◆ EXERCISE OBJECTIVE: Please set down exactly the lines of the listing below from the line containing "(405, 287) = (500, 287): brown" through the line containing "(339, 603) = (821, 607): orange", both lines included, leaving out all other lines.

◆ EXTRACTED ENTRIES:
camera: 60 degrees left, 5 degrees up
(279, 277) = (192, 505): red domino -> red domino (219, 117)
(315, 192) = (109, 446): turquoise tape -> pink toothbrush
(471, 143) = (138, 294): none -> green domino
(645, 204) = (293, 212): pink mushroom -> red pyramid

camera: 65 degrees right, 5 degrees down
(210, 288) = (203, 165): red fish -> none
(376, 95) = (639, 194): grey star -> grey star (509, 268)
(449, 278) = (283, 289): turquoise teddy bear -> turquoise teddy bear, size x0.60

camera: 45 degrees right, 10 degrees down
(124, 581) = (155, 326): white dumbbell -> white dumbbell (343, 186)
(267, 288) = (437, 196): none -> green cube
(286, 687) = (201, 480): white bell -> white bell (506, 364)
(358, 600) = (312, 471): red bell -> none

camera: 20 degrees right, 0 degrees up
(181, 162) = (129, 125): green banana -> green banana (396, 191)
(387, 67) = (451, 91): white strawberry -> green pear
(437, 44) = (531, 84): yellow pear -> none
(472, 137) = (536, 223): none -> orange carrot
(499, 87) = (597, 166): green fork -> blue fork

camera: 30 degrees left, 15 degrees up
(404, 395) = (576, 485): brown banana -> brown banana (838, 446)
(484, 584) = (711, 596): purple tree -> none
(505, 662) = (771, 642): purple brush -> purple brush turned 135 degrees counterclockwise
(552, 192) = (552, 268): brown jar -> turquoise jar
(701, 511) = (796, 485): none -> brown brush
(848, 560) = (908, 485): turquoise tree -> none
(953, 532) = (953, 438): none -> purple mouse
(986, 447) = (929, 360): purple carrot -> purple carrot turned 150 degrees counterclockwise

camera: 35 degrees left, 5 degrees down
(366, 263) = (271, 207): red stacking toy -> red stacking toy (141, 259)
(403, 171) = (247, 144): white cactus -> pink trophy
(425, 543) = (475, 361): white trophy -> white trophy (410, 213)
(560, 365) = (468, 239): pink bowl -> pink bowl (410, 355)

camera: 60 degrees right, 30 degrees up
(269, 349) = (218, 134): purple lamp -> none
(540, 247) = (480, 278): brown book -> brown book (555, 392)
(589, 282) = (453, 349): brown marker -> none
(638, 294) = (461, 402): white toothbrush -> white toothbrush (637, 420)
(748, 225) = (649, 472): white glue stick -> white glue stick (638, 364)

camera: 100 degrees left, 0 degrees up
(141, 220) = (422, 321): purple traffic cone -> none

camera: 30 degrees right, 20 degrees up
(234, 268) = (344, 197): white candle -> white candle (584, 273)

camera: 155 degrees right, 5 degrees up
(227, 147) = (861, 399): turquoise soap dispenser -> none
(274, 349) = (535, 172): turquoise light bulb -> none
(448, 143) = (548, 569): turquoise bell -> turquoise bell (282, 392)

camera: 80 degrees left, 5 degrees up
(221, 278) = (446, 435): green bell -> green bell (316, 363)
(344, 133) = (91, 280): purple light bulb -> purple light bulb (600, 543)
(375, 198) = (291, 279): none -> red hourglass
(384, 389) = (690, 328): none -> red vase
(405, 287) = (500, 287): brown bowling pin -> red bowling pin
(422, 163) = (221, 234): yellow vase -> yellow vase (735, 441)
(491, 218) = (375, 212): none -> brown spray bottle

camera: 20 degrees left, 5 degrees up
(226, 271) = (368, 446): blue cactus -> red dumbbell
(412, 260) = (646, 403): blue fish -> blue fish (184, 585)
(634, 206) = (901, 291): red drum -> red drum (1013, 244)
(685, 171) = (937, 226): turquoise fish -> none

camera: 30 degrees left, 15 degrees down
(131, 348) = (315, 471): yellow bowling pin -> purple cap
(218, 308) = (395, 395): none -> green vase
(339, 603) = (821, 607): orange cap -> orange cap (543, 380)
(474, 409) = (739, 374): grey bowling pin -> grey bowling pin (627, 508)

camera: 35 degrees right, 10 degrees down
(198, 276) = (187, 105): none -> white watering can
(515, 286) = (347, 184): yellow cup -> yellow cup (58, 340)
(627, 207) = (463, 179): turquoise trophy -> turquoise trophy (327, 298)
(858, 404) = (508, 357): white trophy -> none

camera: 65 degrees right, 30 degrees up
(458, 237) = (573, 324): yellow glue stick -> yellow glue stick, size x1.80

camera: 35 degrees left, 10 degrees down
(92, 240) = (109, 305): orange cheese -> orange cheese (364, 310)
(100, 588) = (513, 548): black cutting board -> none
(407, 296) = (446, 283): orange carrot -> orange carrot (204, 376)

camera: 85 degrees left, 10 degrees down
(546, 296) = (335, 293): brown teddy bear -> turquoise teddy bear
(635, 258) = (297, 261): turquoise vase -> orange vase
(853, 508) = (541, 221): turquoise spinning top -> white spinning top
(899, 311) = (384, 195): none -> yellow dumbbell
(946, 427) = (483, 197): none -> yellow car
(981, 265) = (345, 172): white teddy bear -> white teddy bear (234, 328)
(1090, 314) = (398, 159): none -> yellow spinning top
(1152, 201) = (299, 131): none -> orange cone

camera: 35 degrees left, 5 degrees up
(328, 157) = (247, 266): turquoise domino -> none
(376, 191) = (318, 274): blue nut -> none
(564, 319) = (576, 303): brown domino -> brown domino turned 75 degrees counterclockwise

◆ EXERCISE OUTPUT:
(405, 287) = (500, 287): brown bowling pin -> red bowling pin
(422, 163) = (221, 234): yellow vase -> yellow vase (735, 441)
(491, 218) = (375, 212): none -> brown spray bottle

camera: 20 degrees left, 5 degrees up
(226, 271) = (368, 446): blue cactus -> red dumbbell
(412, 260) = (646, 403): blue fish -> blue fish (184, 585)
(634, 206) = (901, 291): red drum -> red drum (1013, 244)
(685, 171) = (937, 226): turquoise fish -> none

camera: 30 degrees left, 15 degrees down
(131, 348) = (315, 471): yellow bowling pin -> purple cap
(218, 308) = (395, 395): none -> green vase
(339, 603) = (821, 607): orange cap -> orange cap (543, 380)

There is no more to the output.